*How to complete this task*. Copy, from the material below, every line in which the word "blue" can be found.

*Exercise inputs*.
━━━━━━
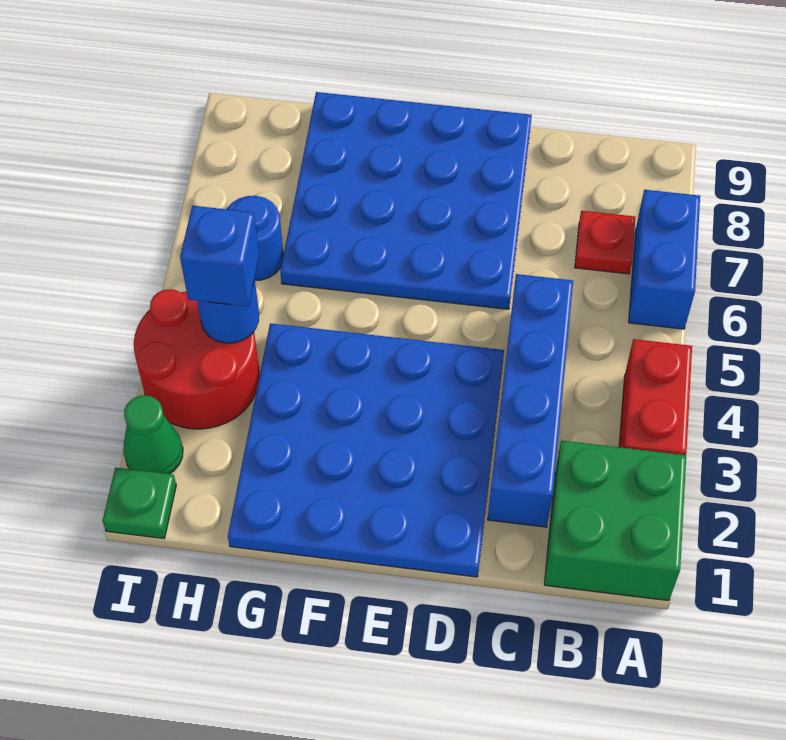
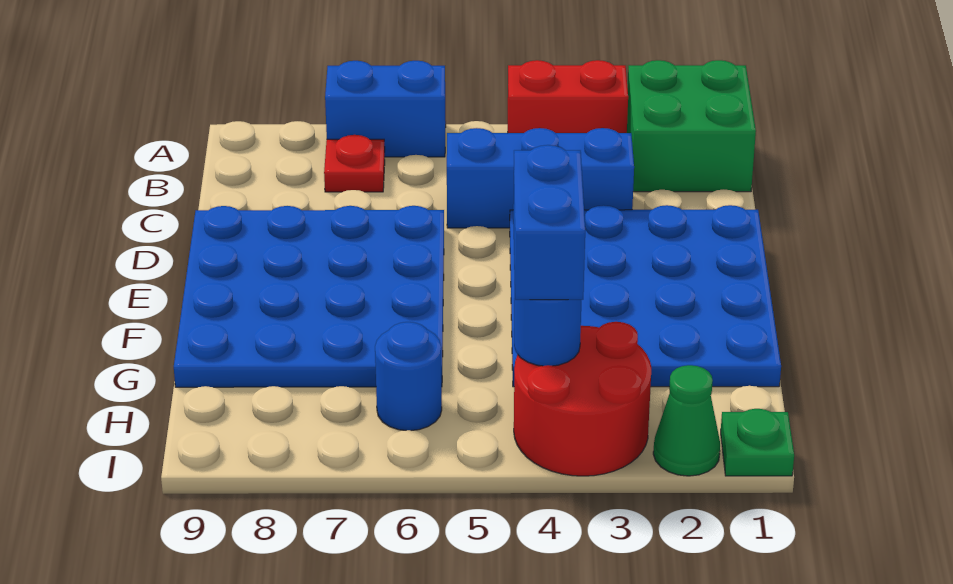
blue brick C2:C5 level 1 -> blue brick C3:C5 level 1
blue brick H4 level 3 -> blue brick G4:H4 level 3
━━━━━━
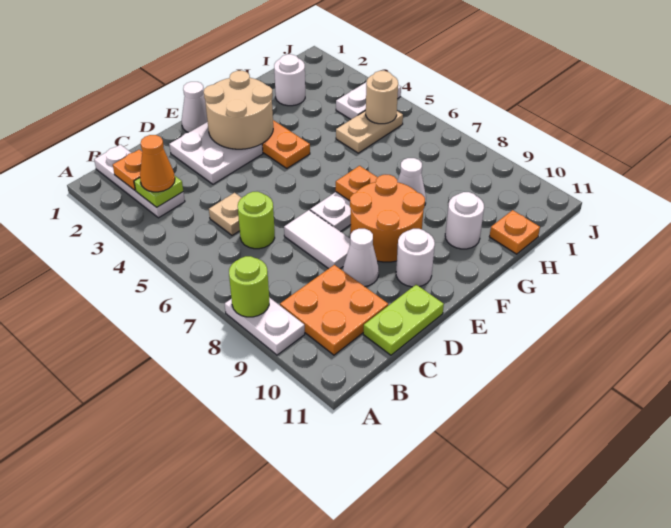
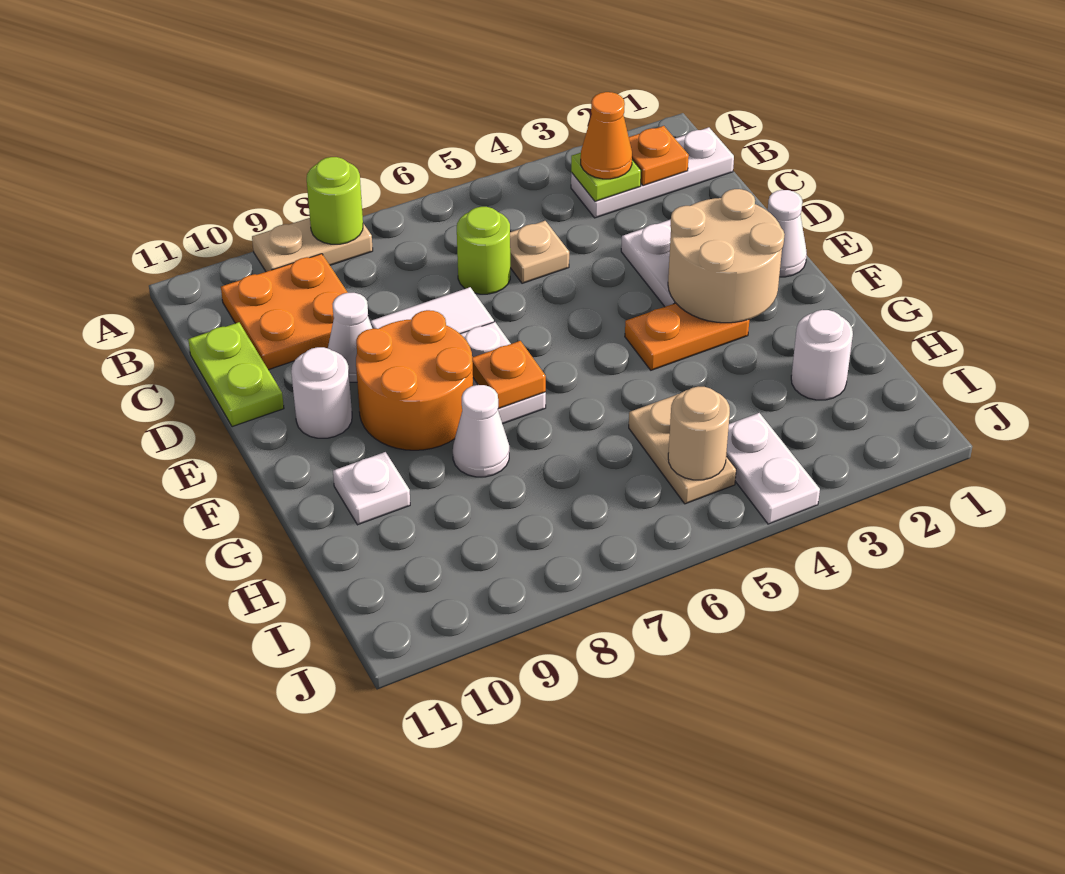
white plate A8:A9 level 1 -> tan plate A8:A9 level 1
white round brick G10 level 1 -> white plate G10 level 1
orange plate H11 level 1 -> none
━━━━━━
*Final answer*.
blue brick C2:C5 level 1 -> blue brick C3:C5 level 1
blue brick H4 level 3 -> blue brick G4:H4 level 3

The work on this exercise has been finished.